■ Record excerpts ■

++++++++

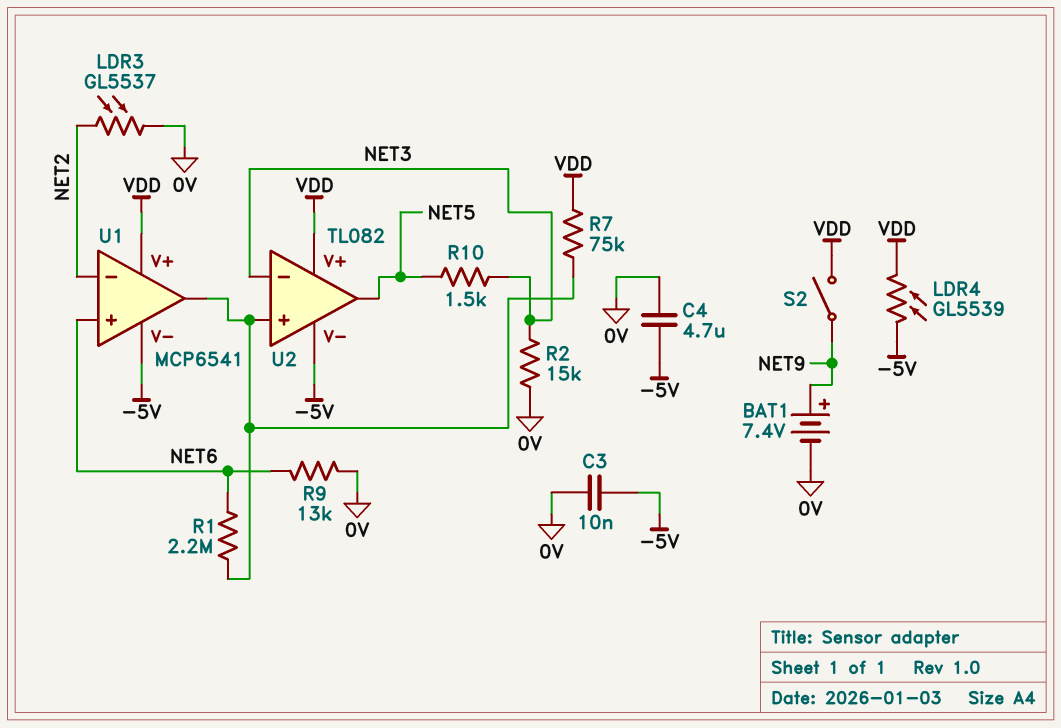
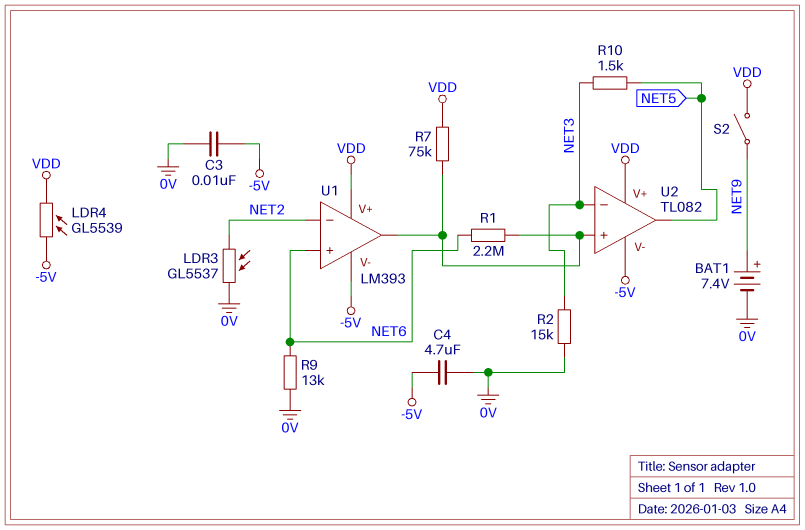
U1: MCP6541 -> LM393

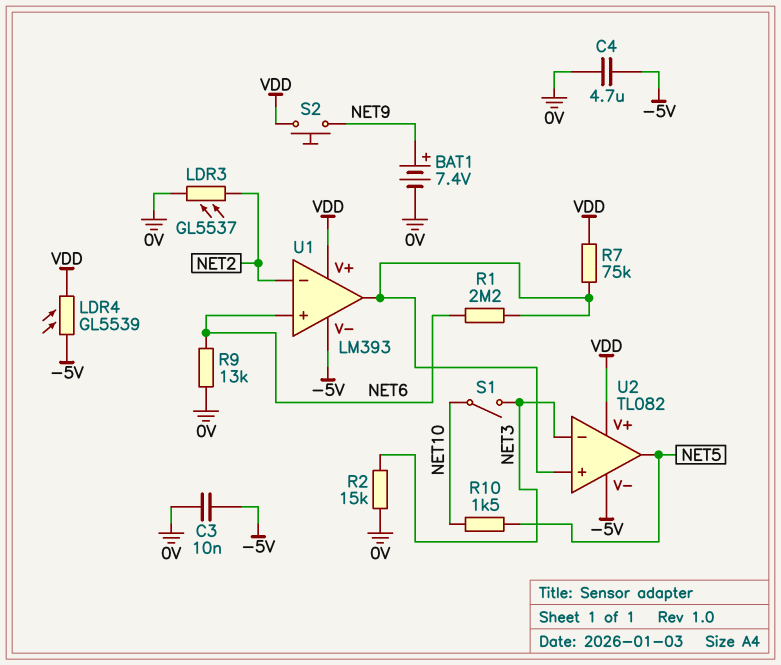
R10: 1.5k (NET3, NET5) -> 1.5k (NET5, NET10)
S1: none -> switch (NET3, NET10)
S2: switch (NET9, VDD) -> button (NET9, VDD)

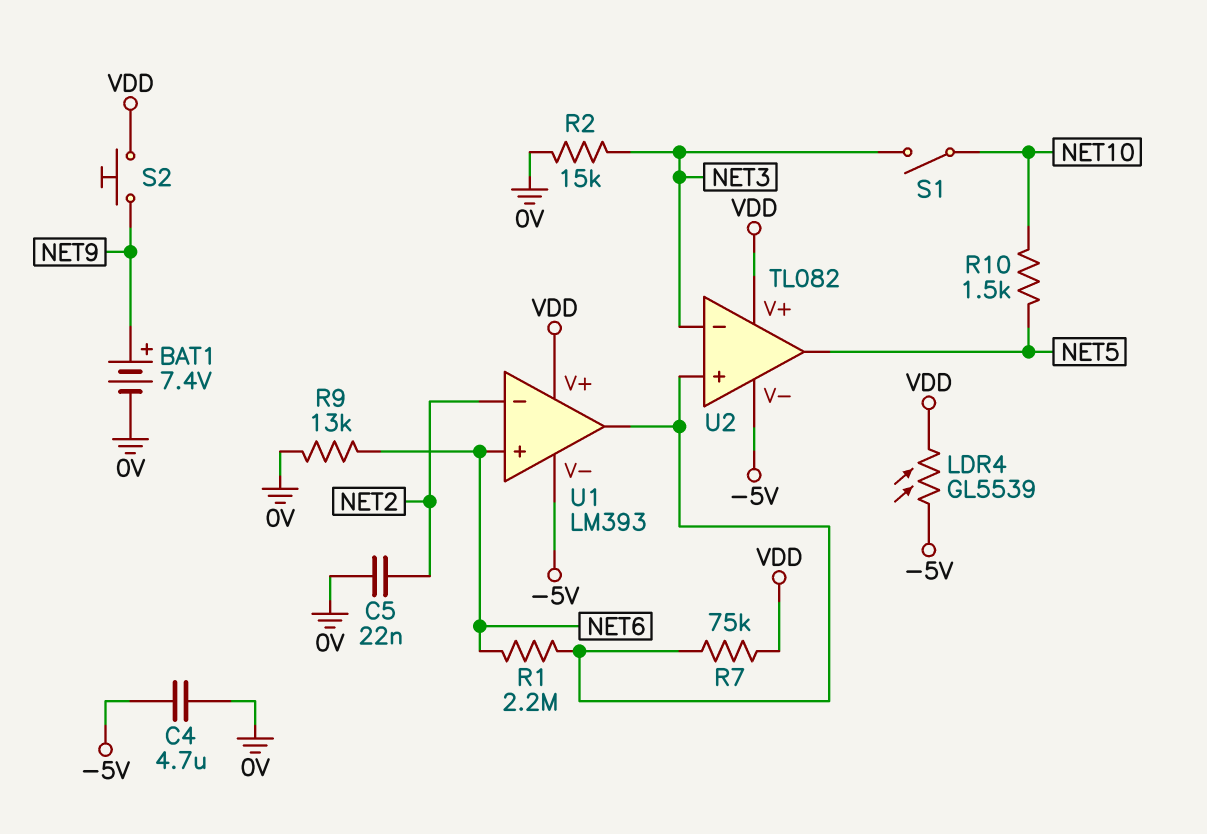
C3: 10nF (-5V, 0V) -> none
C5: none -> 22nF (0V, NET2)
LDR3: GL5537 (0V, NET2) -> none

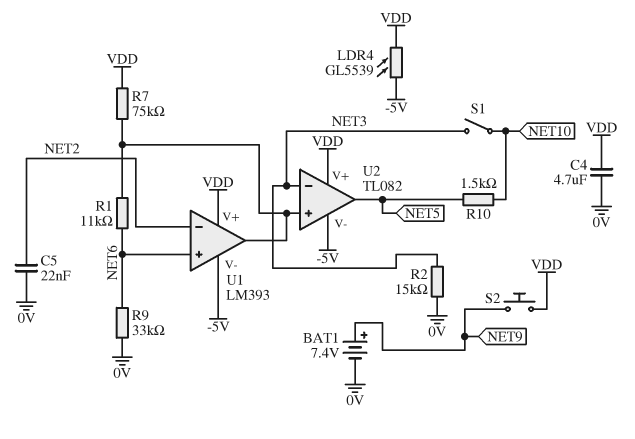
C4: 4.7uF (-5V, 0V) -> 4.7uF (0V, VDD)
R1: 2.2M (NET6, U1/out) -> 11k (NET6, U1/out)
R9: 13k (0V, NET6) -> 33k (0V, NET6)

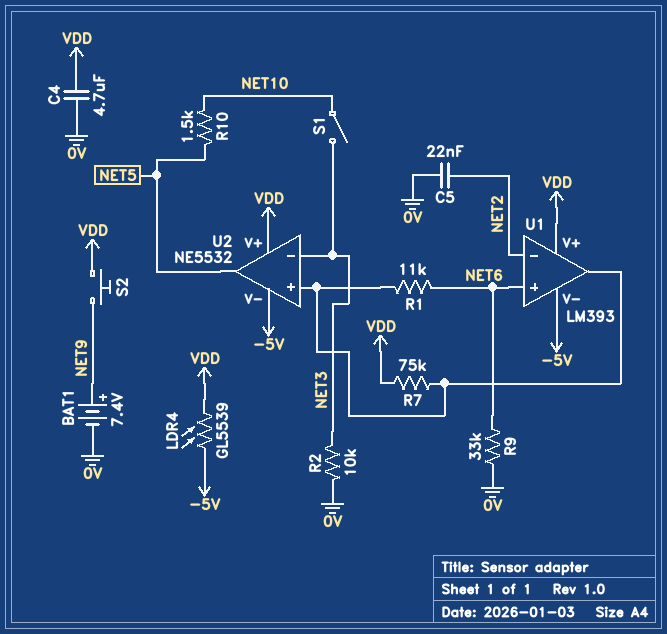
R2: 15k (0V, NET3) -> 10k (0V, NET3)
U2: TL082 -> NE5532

++++++++

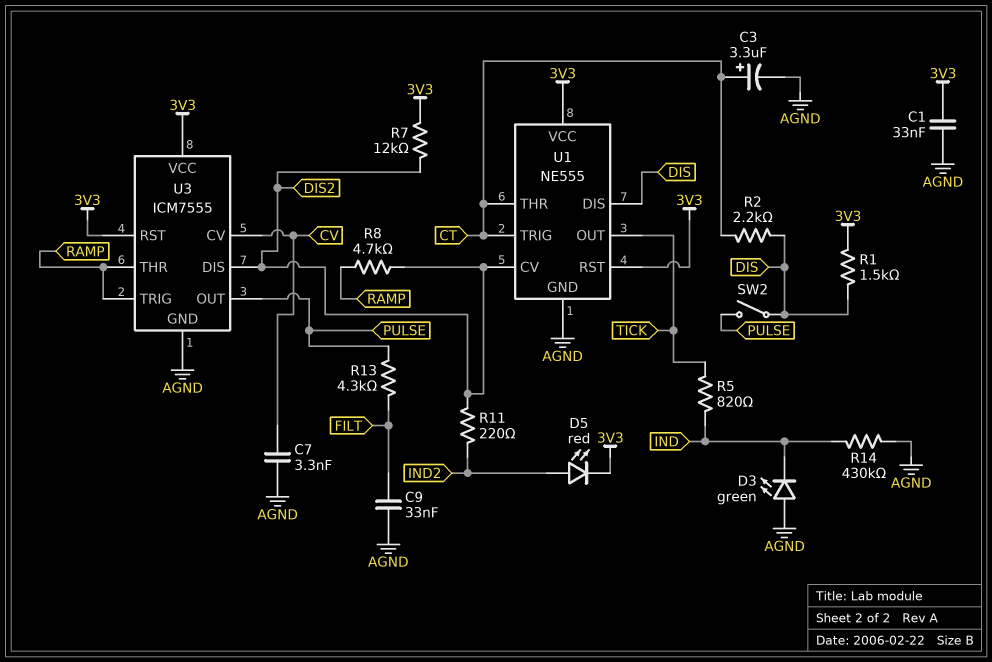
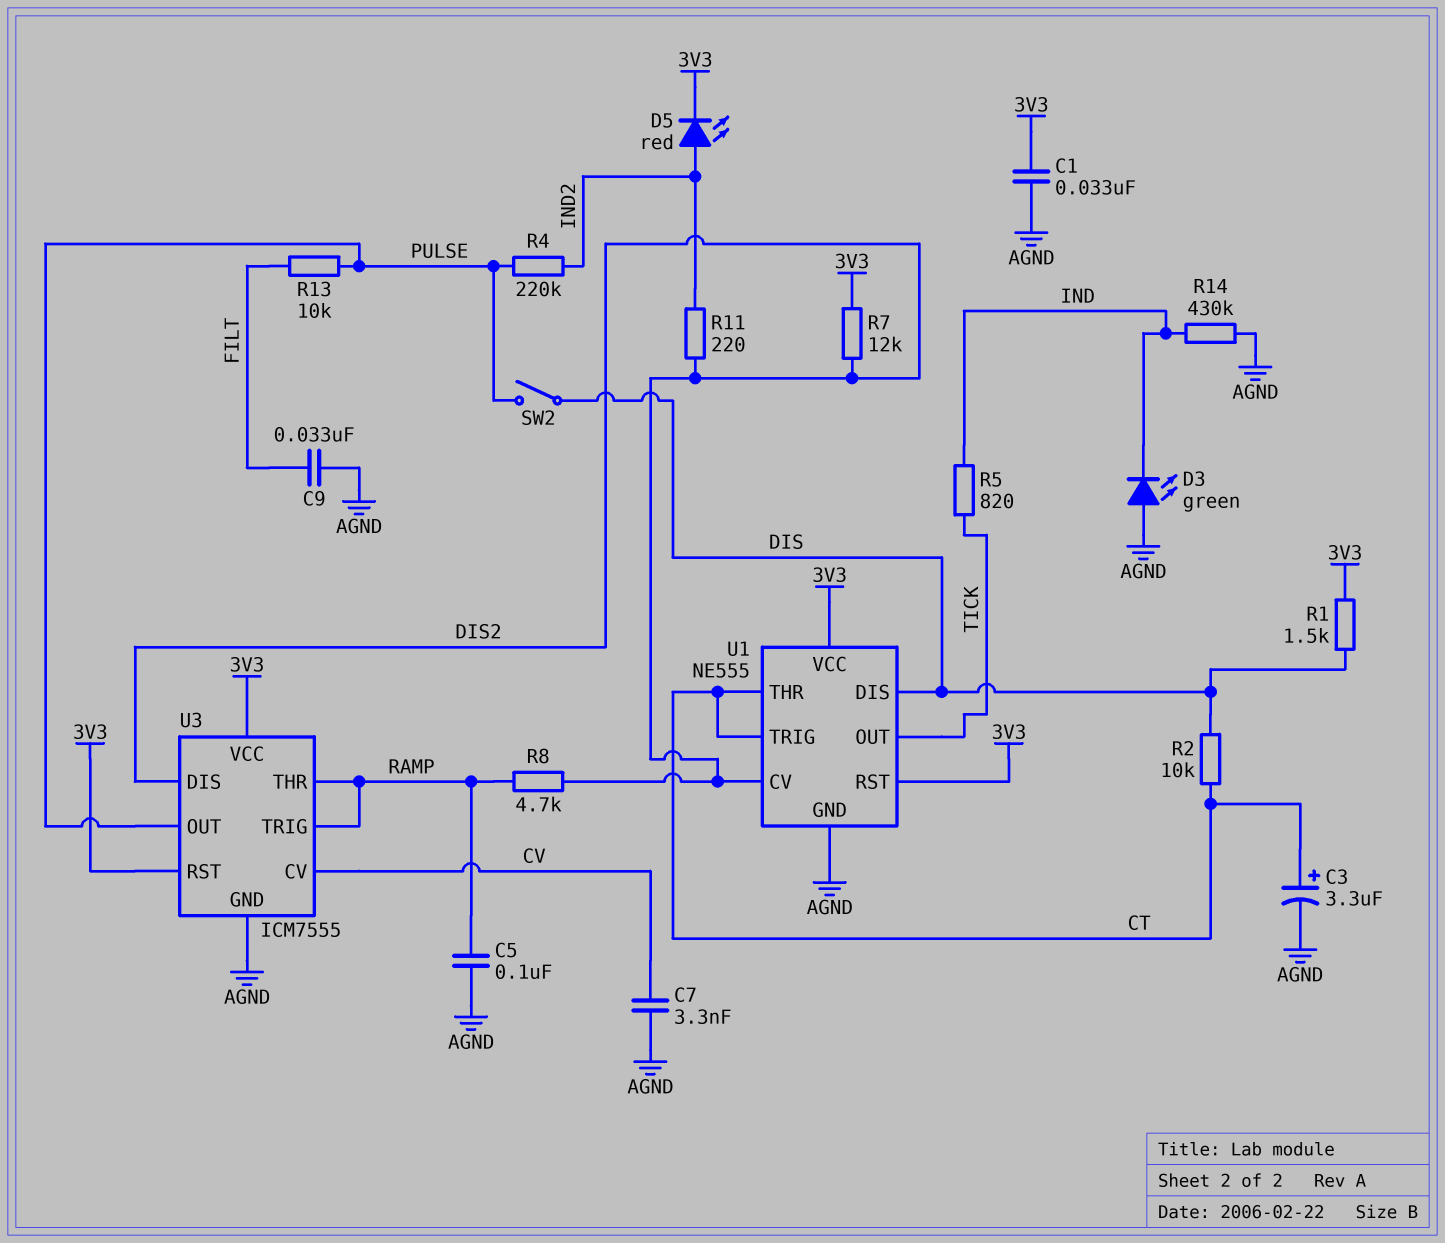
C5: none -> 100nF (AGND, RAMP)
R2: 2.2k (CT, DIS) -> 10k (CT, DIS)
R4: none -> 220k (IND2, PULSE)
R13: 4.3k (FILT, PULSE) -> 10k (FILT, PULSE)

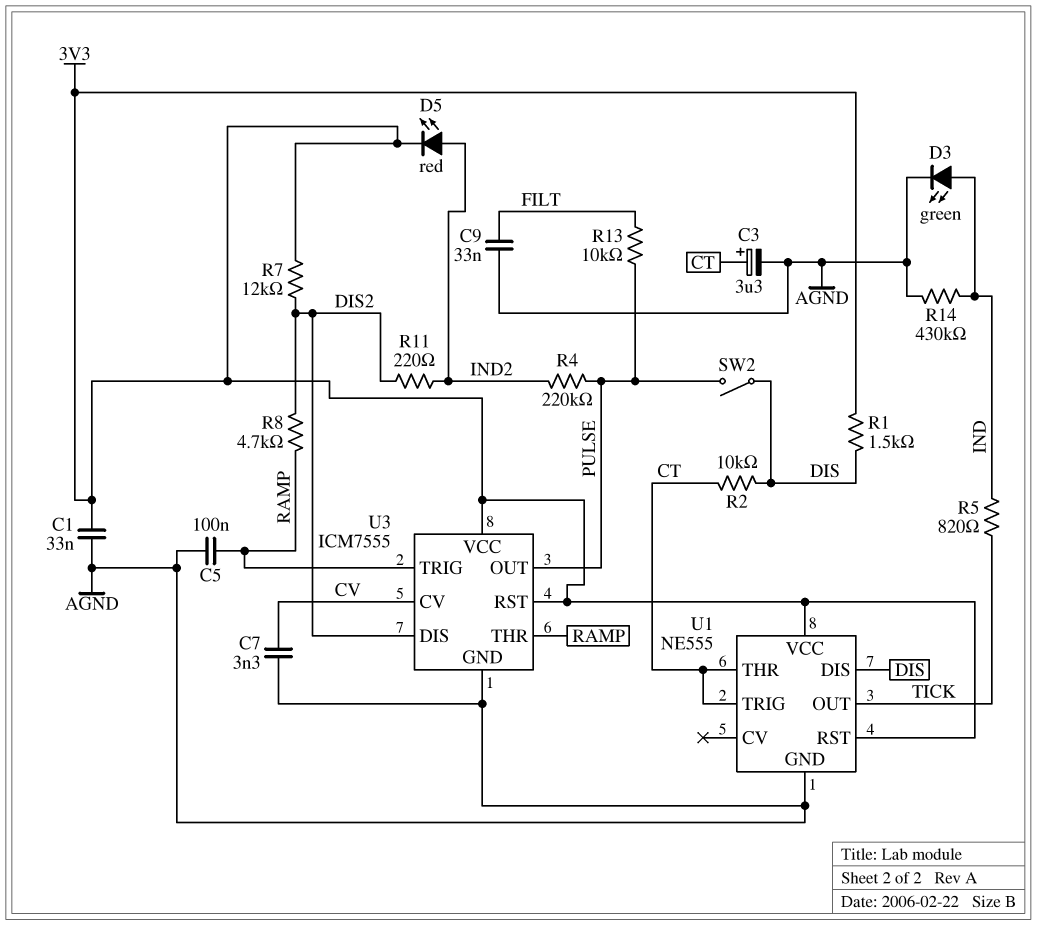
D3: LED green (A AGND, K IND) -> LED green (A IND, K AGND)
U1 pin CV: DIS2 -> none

++++++++

■ Assignment ■
Within the listing above, copy exactly the lines that start at the one with "U1: MCP6541 -> LM393" and continue through the one with "LDR3: GL5537 (0V, NET2) -> none". Omit pictures.

■ Result ■
U1: MCP6541 -> LM393

R10: 1.5k (NET3, NET5) -> 1.5k (NET5, NET10)
S1: none -> switch (NET3, NET10)
S2: switch (NET9, VDD) -> button (NET9, VDD)

C3: 10nF (-5V, 0V) -> none
C5: none -> 22nF (0V, NET2)
LDR3: GL5537 (0V, NET2) -> none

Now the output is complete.